### RECORDS SUPPLIED:
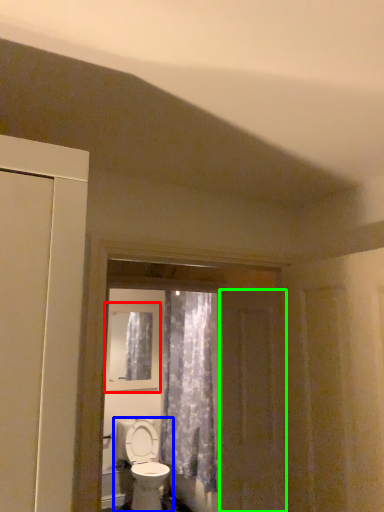
Question: Which object is positioned closest to window (highlighted by a red box)? Select from toilet (highlighted by a blue box) and screen door (highlighted by a green box).

Choices:
 (A) toilet
 (B) screen door

Answer: (A)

### TASK PROMPT:
Please express the lines of the entries above as a Markdown table with the columns "Row" and "Entry line," numbering each line and leaving out blank lines. Leave the pictures out of the table.

### COMPLETE OUTPUT:
| Row | Entry line |
|---|---|
| 1 | Question: Which object is positioned closest to window (highlighted by a red box)? Select from toilet (highlighted by a blue box) and screen door (highlighted by a green box). |
| 2 | Choices: |
| 3 |  (A) toilet |
| 4 |  (B) screen door |
| 5 | Answer: (A) |